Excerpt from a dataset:

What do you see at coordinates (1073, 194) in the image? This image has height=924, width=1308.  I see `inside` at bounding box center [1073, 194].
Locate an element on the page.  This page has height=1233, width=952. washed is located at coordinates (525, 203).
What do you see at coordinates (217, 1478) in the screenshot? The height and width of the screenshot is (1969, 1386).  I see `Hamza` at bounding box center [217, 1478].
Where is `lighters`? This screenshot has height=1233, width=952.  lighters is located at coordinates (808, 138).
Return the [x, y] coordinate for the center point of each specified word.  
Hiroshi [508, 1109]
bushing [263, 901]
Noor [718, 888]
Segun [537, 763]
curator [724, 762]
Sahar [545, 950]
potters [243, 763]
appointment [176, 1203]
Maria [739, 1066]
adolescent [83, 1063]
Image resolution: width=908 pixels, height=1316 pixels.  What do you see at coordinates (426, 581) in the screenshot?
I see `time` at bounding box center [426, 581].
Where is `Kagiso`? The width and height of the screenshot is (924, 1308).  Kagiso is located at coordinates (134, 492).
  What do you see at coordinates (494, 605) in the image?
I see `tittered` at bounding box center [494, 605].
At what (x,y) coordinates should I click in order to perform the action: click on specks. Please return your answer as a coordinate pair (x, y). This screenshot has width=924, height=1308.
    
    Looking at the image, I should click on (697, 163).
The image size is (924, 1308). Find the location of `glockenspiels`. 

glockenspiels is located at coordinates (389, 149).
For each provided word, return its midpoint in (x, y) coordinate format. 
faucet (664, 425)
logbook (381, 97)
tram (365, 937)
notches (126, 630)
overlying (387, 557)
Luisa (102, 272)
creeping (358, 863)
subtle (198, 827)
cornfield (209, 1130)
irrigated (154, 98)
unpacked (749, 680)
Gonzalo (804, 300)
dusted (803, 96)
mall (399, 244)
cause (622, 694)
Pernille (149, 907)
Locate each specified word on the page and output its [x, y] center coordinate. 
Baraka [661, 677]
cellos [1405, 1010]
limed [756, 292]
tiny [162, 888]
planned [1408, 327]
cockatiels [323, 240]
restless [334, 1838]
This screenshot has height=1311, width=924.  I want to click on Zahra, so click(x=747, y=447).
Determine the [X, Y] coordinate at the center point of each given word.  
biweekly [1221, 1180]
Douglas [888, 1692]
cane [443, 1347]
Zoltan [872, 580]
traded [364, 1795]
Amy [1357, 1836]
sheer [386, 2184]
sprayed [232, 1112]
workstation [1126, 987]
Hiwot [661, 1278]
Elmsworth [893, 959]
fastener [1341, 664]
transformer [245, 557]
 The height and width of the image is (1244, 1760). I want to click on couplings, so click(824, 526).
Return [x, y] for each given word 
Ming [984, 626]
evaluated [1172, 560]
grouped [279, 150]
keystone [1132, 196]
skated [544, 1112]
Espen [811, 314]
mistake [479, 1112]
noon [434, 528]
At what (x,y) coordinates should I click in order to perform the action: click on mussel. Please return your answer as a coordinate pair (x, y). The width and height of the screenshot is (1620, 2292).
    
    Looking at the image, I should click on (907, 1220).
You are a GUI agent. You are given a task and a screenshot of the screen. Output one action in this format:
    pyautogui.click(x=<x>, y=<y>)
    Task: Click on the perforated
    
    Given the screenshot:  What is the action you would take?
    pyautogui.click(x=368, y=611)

**GIVEN TASK:** Render every line of the items above as a JSON list of strings, with one string per line and blank lines omitted.

**WRITTEN RESPONSE:**
[
  "What do you see at coordinates (1073, 194) in the image? This image has height=924, width=1308.  I see `inside` at bounding box center [1073, 194].",
  "Locate an element on the page.  This page has height=1233, width=952. washed is located at coordinates (525, 203).",
  "What do you see at coordinates (217, 1478) in the screenshot? The height and width of the screenshot is (1969, 1386).  I see `Hamza` at bounding box center [217, 1478].",
  "Where is `lighters`? This screenshot has height=1233, width=952.  lighters is located at coordinates (808, 138).",
  "Return the [x, y] coordinate for the center point of each specified word.  ",
  "Hiroshi [508, 1109]",
  "bushing [263, 901]",
  "Noor [718, 888]",
  "Segun [537, 763]",
  "curator [724, 762]",
  "Sahar [545, 950]",
  "potters [243, 763]",
  "appointment [176, 1203]",
  "Maria [739, 1066]",
  "adolescent [83, 1063]",
  "Image resolution: width=908 pixels, height=1316 pixels.  What do you see at coordinates (426, 581) in the screenshot?",
  "I see `time` at bounding box center [426, 581].",
  "Where is `Kagiso`? The width and height of the screenshot is (924, 1308).  Kagiso is located at coordinates (134, 492).",
  "  What do you see at coordinates (494, 605) in the image?",
  "I see `tittered` at bounding box center [494, 605].",
  "At what (x,y) coordinates should I click in order to perform the action: click on specks. Please return your answer as a coordinate pair (x, y). This screenshot has width=924, height=1308.",
  "    Looking at the image, I should click on (697, 163).",
  "The image size is (924, 1308). Find the location of `glockenspiels`. ",
  "glockenspiels is located at coordinates (389, 149).",
  "For each provided word, return its midpoint in (x, y) coordinate format. ",
  "faucet (664, 425)",
  "logbook (381, 97)",
  "tram (365, 937)",
  "notches (126, 630)",
  "overlying (387, 557)",
  "Luisa (102, 272)",
  "creeping (358, 863)",
  "subtle (198, 827)",
  "cornfield (209, 1130)",
  "irrigated (154, 98)",
  "unpacked (749, 680)",
  "Gonzalo (804, 300)",
  "dusted (803, 96)",
  "mall (399, 244)",
  "cause (622, 694)",
  "Pernille (149, 907)",
  "Locate each specified word on the page and output its [x, y] center coordinate. ",
  "Baraka [661, 677]",
  "cellos [1405, 1010]",
  "limed [756, 292]",
  "tiny [162, 888]",
  "planned [1408, 327]",
  "cockatiels [323, 240]",
  "restless [334, 1838]",
  "This screenshot has height=1311, width=924.  I want to click on Zahra, so click(x=747, y=447).",
  "Determine the [X, Y] coordinate at the center point of each given word.  ",
  "biweekly [1221, 1180]",
  "Douglas [888, 1692]",
  "cane [443, 1347]",
  "Zoltan [872, 580]",
  "traded [364, 1795]",
  "Amy [1357, 1836]",
  "sheer [386, 2184]",
  "sprayed [232, 1112]",
  "workstation [1126, 987]",
  "Hiwot [661, 1278]",
  "Elmsworth [893, 959]",
  "fastener [1341, 664]",
  "transformer [245, 557]",
  " The height and width of the image is (1244, 1760). I want to click on couplings, so click(824, 526).",
  "Return [x, y] for each given word ",
  "Ming [984, 626]",
  "evaluated [1172, 560]",
  "grouped [279, 150]",
  "keystone [1132, 196]",
  "skated [544, 1112]",
  "Espen [811, 314]",
  "mistake [479, 1112]",
  "noon [434, 528]",
  "At what (x,y) coordinates should I click in order to perform the action: click on mussel. Please return your answer as a coordinate pair (x, y). The width and height of the screenshot is (1620, 2292).",
  "    Looking at the image, I should click on (907, 1220).",
  "You are a GUI agent. You are given a task and a screenshot of the screen. Output one action in this format:",
  "    pyautogui.click(x=<x>, y=<y>)",
  "    Task: Click on the perforated",
  "    Given the screenshot:  What is the action you would take?",
  "    pyautogui.click(x=368, y=611)"
]